### [TRY IT]
The required result is each line of the entries below containing the string "MATRIX".

### [DATA FOR ANALYSIS]
"""

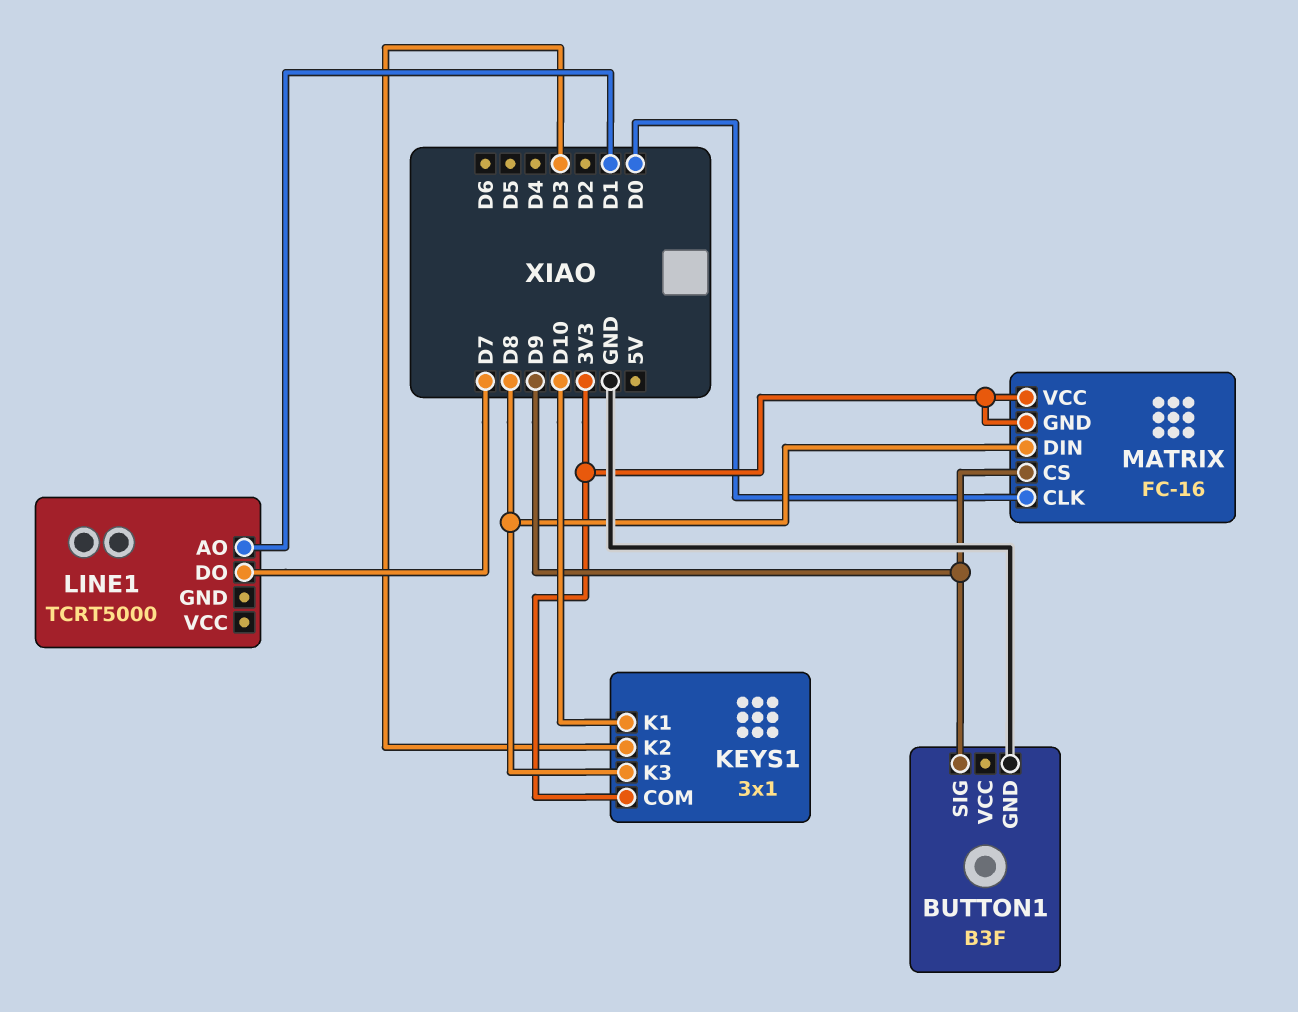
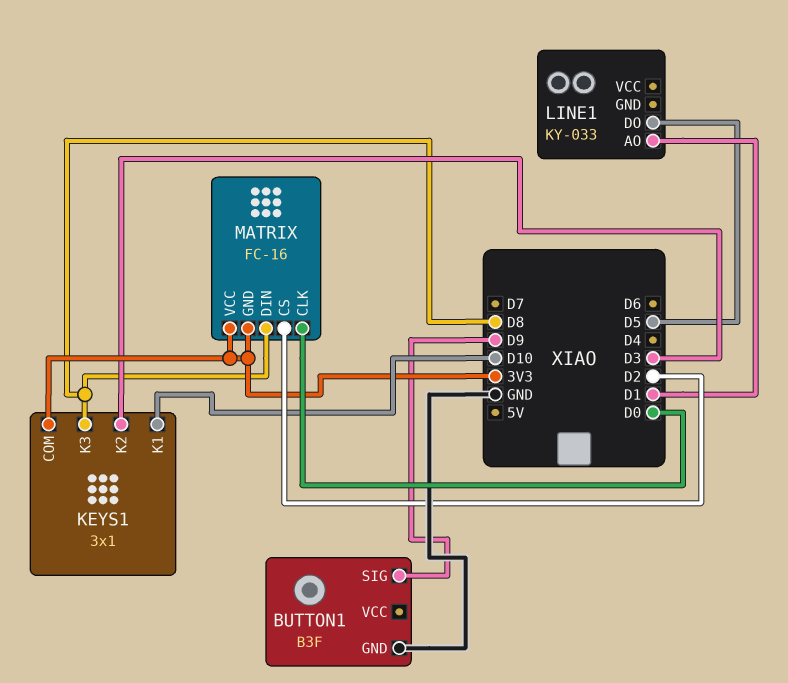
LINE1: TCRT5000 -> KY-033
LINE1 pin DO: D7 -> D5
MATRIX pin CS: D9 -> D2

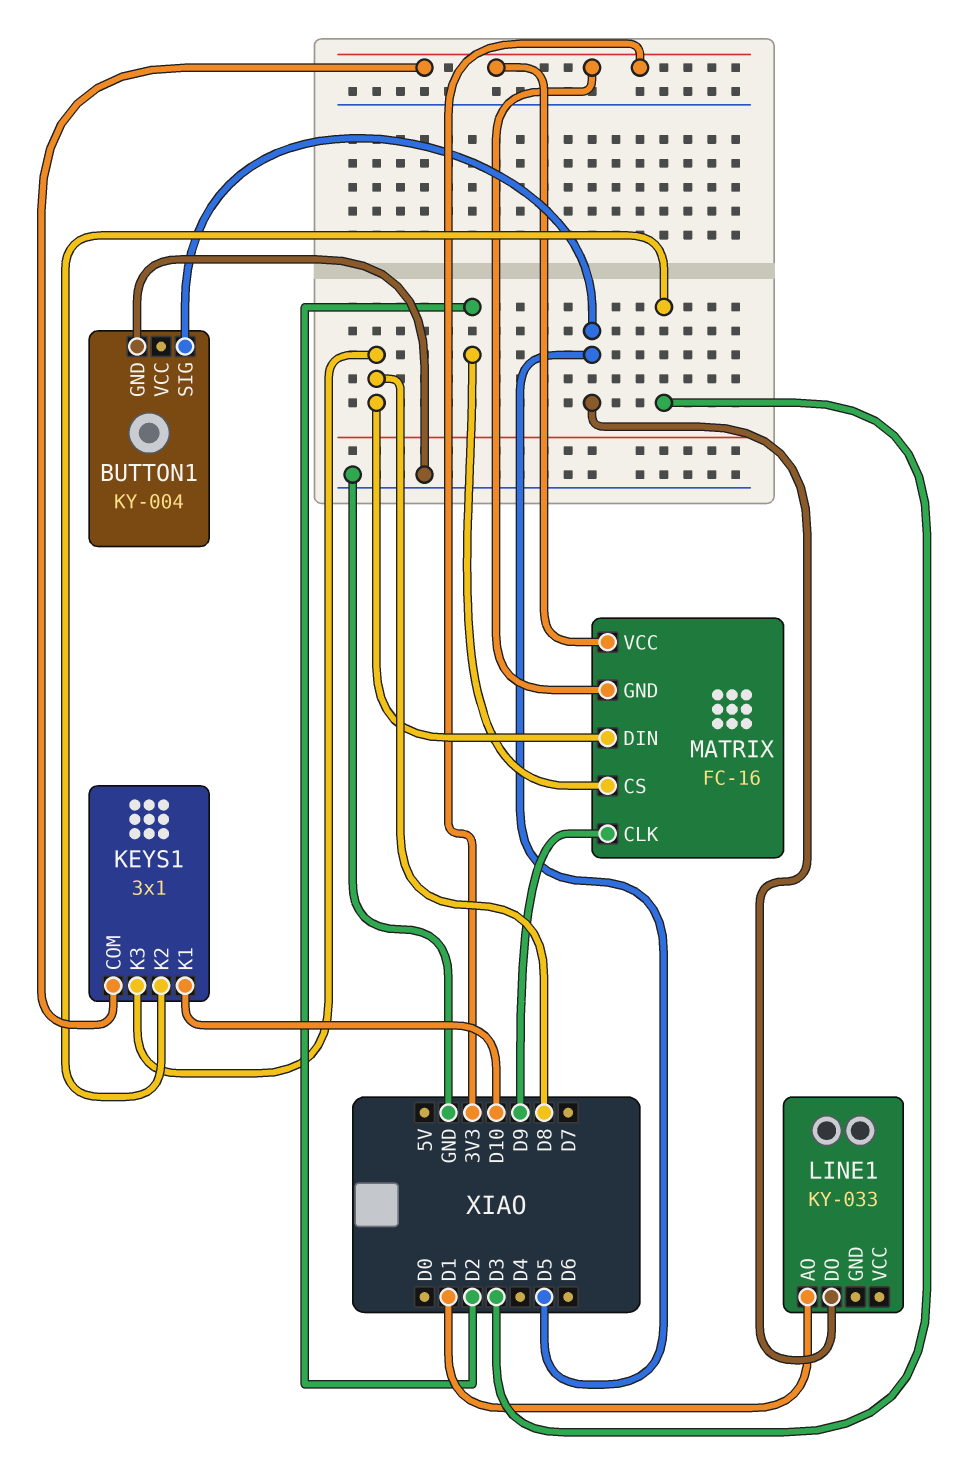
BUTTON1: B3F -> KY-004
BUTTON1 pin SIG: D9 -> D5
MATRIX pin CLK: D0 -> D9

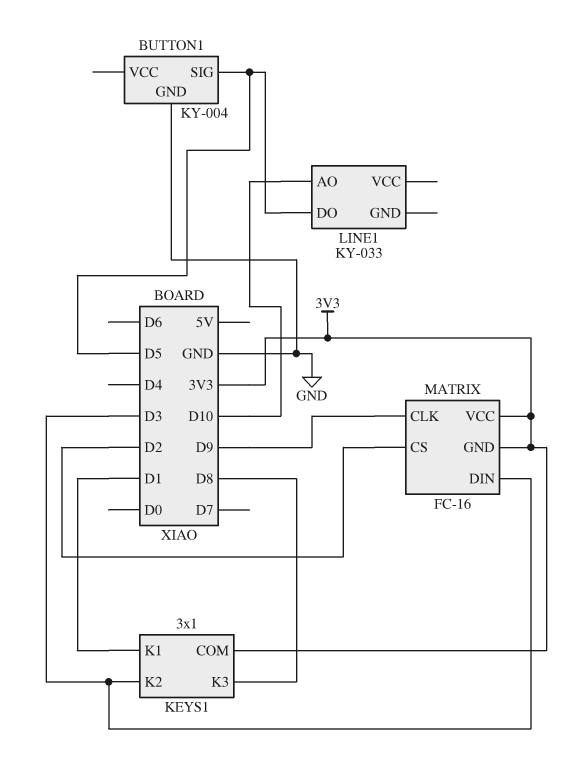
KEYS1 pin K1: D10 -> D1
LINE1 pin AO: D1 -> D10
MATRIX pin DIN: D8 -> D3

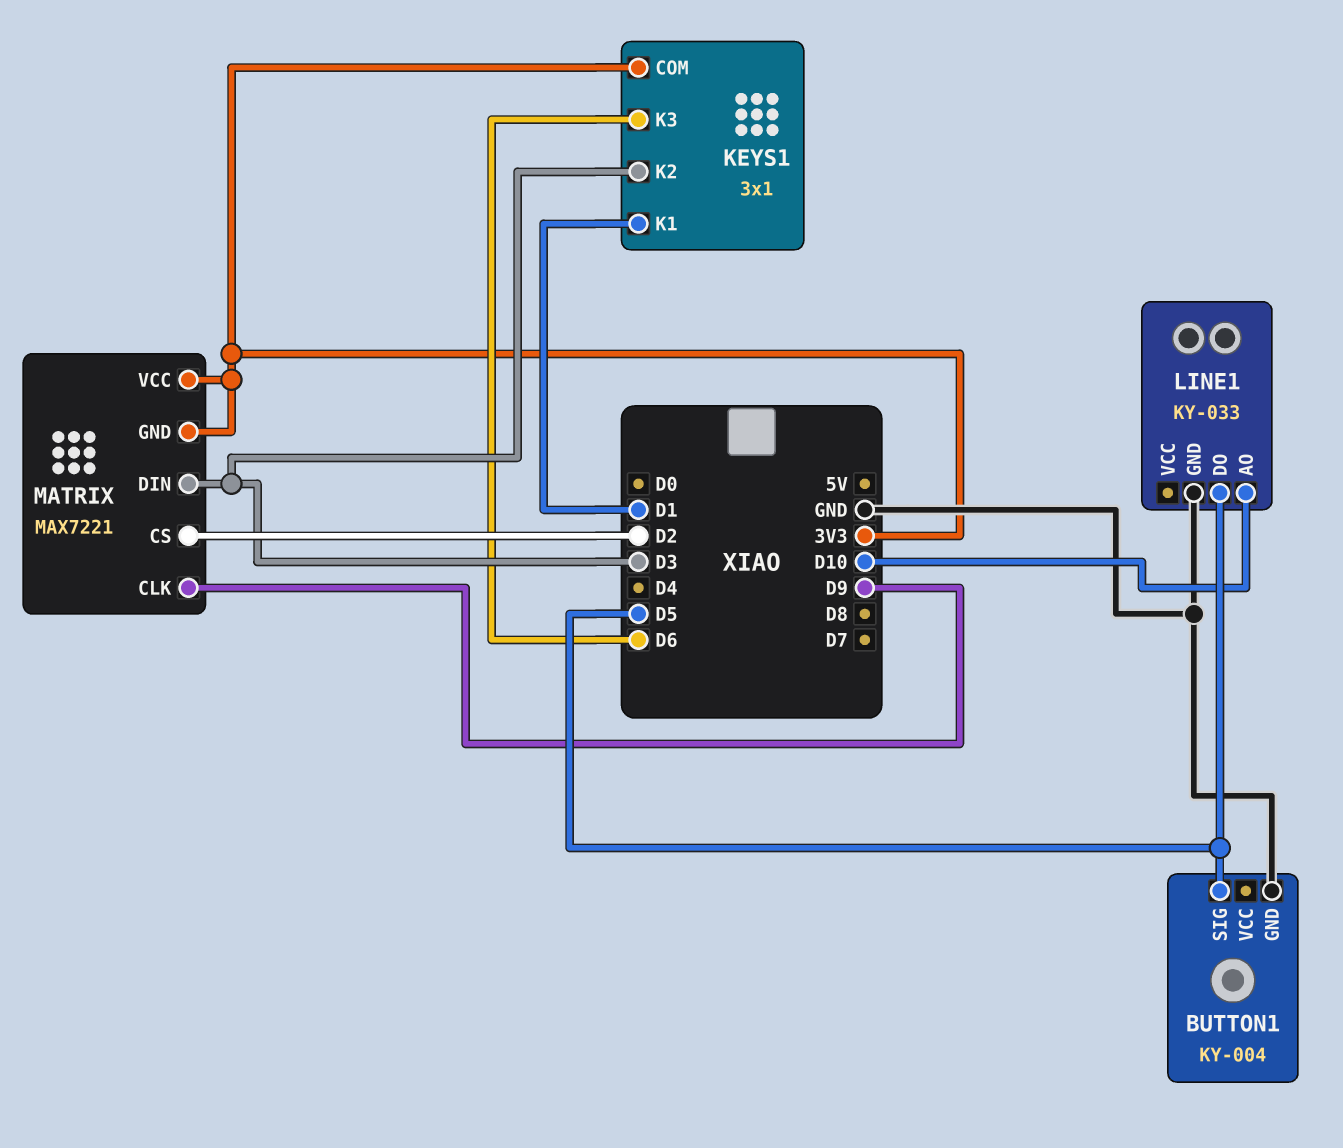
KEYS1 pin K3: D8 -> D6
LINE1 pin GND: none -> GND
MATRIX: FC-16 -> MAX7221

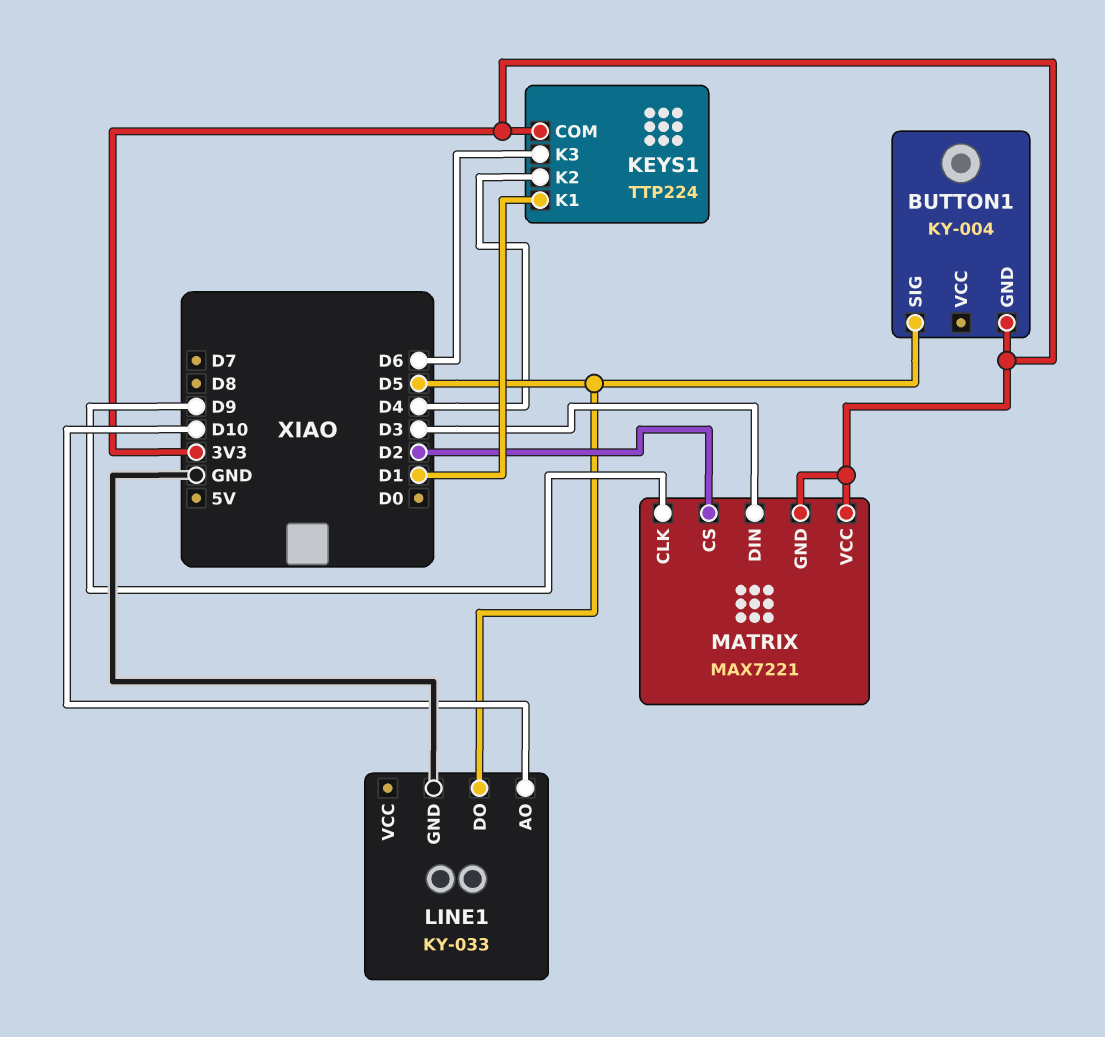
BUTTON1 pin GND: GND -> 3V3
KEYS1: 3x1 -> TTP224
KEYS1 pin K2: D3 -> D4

"""

### [RESPONSE BELOW]
MATRIX pin CS: D9 -> D2
MATRIX pin CLK: D0 -> D9
MATRIX pin DIN: D8 -> D3
MATRIX: FC-16 -> MAX7221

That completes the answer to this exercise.